Task item: Skipping all images, output the listing word for word.

Information shown:

───

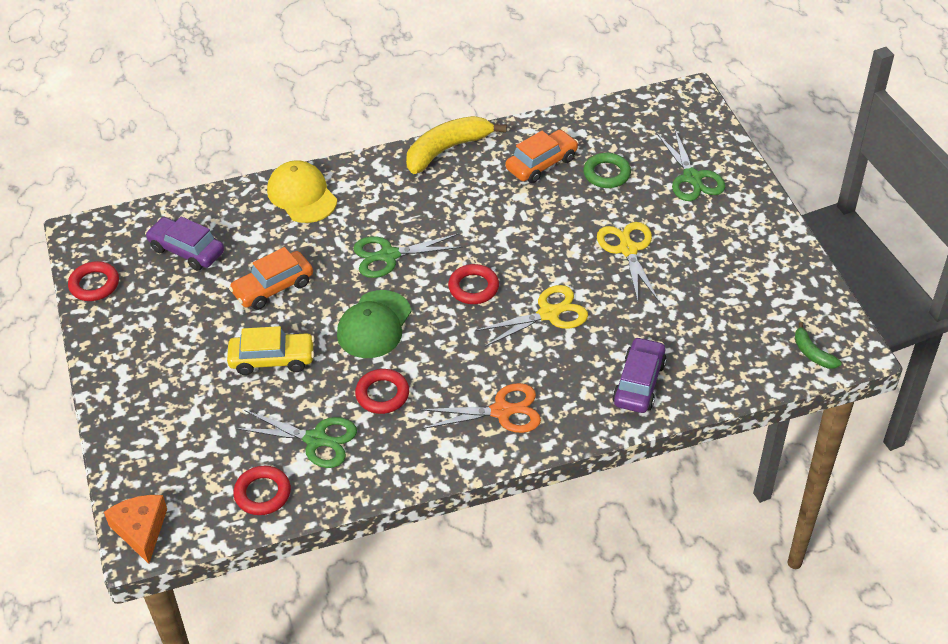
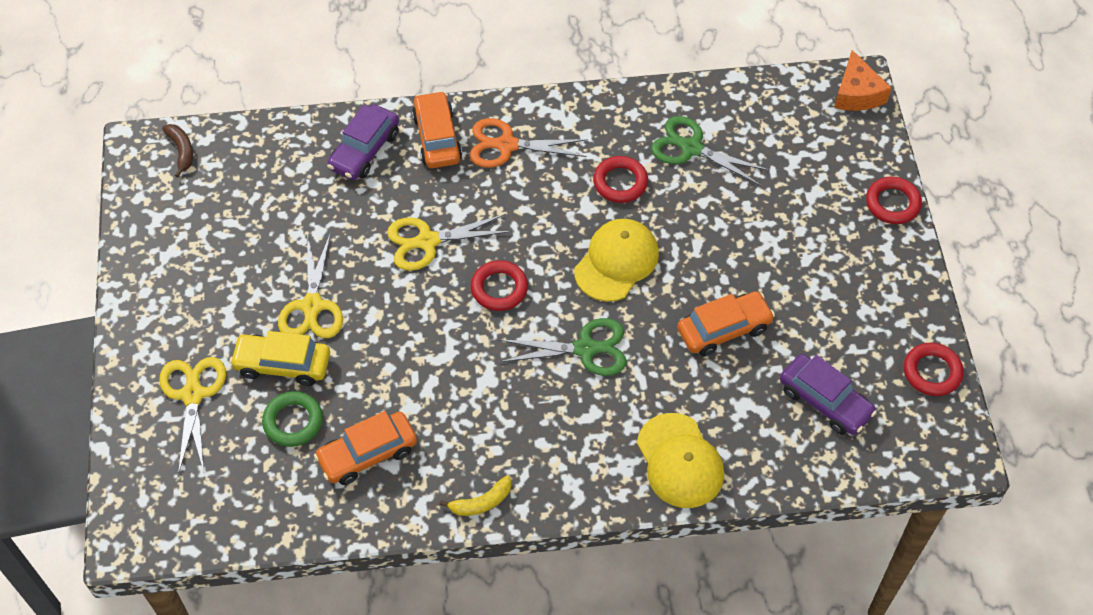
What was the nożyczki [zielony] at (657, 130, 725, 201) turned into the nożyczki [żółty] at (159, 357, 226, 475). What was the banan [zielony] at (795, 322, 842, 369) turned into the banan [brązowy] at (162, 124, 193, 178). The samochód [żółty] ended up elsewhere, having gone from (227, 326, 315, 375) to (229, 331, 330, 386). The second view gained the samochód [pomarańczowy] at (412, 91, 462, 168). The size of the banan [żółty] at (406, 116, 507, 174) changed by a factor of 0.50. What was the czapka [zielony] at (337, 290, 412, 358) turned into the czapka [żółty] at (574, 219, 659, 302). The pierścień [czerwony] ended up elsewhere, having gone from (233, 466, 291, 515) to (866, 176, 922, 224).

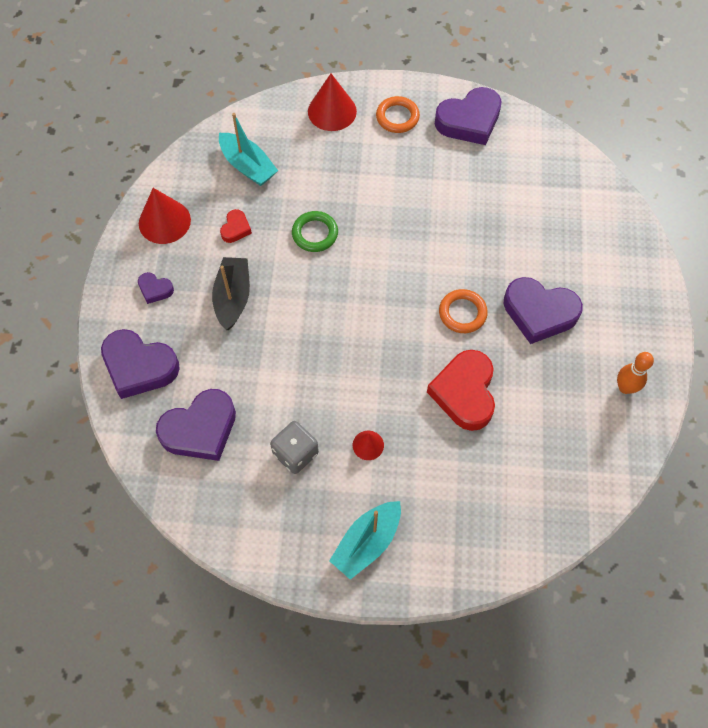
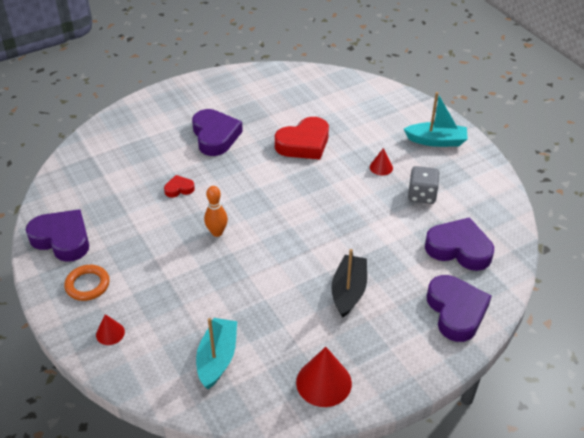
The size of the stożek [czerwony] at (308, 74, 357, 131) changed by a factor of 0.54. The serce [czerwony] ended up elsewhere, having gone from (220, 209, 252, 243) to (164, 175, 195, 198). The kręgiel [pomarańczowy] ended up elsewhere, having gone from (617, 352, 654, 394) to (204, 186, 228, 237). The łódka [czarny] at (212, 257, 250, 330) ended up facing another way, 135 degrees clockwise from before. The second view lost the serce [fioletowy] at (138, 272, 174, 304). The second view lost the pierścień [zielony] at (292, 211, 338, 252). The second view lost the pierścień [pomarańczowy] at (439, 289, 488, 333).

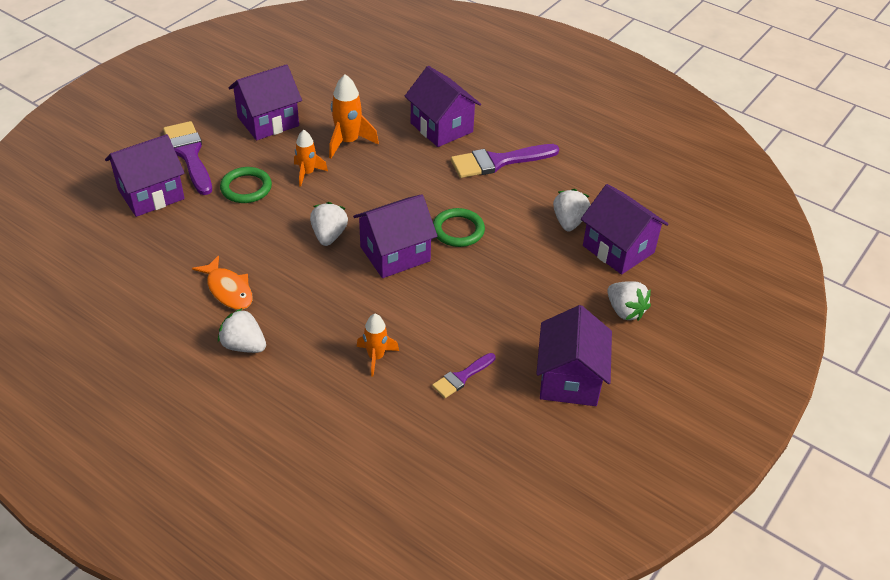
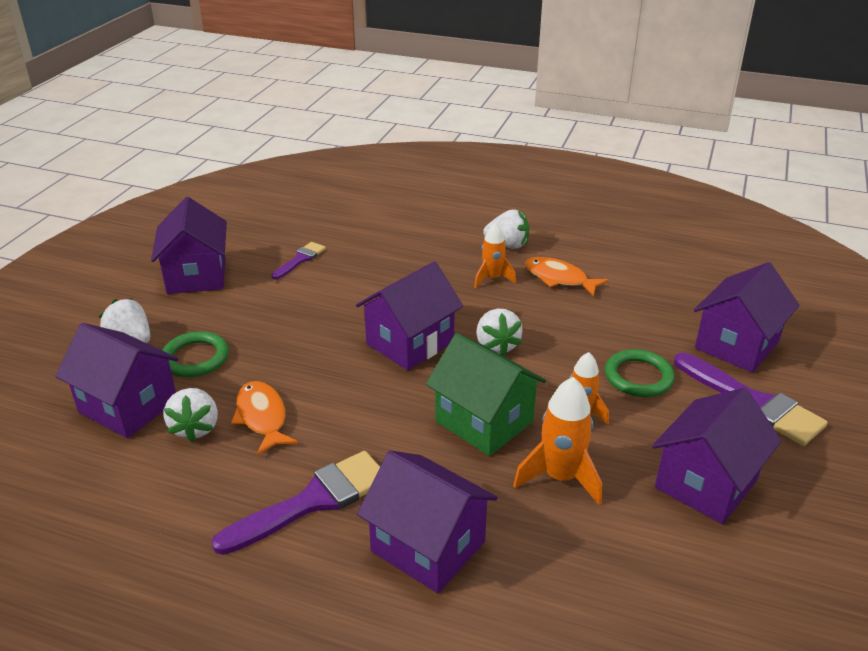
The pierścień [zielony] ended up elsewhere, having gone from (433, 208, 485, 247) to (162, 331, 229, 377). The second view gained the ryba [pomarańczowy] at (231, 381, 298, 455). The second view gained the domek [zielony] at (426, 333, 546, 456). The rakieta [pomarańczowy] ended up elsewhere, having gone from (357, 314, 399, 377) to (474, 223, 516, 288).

───

Reply to the exercise:
What was the nożyczki [zielony] at (657, 130, 725, 201) turned into the nożyczki [żółty] at (159, 357, 226, 475). What was the banan [zielony] at (795, 322, 842, 369) turned into the banan [brązowy] at (162, 124, 193, 178). The samochód [żółty] ended up elsewhere, having gone from (227, 326, 315, 375) to (229, 331, 330, 386). The second view gained the samochód [pomarańczowy] at (412, 91, 462, 168). The size of the banan [żółty] at (406, 116, 507, 174) changed by a factor of 0.50. What was the czapka [zielony] at (337, 290, 412, 358) turned into the czapka [żółty] at (574, 219, 659, 302). The pierścień [czerwony] ended up elsewhere, having gone from (233, 466, 291, 515) to (866, 176, 922, 224).

The size of the stożek [czerwony] at (308, 74, 357, 131) changed by a factor of 0.54. The serce [czerwony] ended up elsewhere, having gone from (220, 209, 252, 243) to (164, 175, 195, 198). The kręgiel [pomarańczowy] ended up elsewhere, having gone from (617, 352, 654, 394) to (204, 186, 228, 237). The łódka [czarny] at (212, 257, 250, 330) ended up facing another way, 135 degrees clockwise from before. The second view lost the serce [fioletowy] at (138, 272, 174, 304). The second view lost the pierścień [zielony] at (292, 211, 338, 252). The second view lost the pierścień [pomarańczowy] at (439, 289, 488, 333).

The pierścień [zielony] ended up elsewhere, having gone from (433, 208, 485, 247) to (162, 331, 229, 377). The second view gained the ryba [pomarańczowy] at (231, 381, 298, 455). The second view gained the domek [zielony] at (426, 333, 546, 456). The rakieta [pomarańczowy] ended up elsewhere, having gone from (357, 314, 399, 377) to (474, 223, 516, 288).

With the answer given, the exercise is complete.